*EXERCISE*
Write out each line of the entries exactly, starting at the first and finishing with the line that contains "248, 35, 39".

*TASK INPUTS*
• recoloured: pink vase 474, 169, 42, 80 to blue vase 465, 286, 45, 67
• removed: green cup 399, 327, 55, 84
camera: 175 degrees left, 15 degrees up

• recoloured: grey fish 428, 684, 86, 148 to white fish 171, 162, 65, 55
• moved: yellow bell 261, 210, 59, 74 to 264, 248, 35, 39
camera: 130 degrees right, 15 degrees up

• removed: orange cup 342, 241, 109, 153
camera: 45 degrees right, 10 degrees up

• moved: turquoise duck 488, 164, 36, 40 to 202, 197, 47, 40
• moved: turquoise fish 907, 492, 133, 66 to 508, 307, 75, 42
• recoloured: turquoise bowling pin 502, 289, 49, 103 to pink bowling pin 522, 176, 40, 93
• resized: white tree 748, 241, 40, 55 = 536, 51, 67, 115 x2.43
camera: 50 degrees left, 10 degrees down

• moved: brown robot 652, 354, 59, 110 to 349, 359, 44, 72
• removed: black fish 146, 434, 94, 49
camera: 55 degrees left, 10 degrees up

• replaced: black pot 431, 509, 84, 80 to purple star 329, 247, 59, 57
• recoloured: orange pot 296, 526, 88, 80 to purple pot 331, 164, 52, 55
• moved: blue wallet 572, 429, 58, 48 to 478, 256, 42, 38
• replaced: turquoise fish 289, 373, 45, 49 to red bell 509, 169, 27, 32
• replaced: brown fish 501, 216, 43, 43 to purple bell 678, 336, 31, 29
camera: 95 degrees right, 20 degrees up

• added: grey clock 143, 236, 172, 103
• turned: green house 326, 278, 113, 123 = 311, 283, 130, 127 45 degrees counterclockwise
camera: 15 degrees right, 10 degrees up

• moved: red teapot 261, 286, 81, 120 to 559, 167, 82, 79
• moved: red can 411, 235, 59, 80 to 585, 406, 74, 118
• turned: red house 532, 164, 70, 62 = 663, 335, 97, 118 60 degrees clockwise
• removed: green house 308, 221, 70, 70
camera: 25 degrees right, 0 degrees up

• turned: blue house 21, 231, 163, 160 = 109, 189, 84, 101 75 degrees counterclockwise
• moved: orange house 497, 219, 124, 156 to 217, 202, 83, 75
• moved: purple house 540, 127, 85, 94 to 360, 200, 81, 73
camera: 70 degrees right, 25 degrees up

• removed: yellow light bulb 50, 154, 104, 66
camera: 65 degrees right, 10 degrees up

*ANSWER TO THIS PROBLEM*
• recoloured: pink vase 474, 169, 42, 80 to blue vase 465, 286, 45, 67
• removed: green cup 399, 327, 55, 84
camera: 175 degrees left, 15 degrees up

• recoloured: grey fish 428, 684, 86, 148 to white fish 171, 162, 65, 55
• moved: yellow bell 261, 210, 59, 74 to 264, 248, 35, 39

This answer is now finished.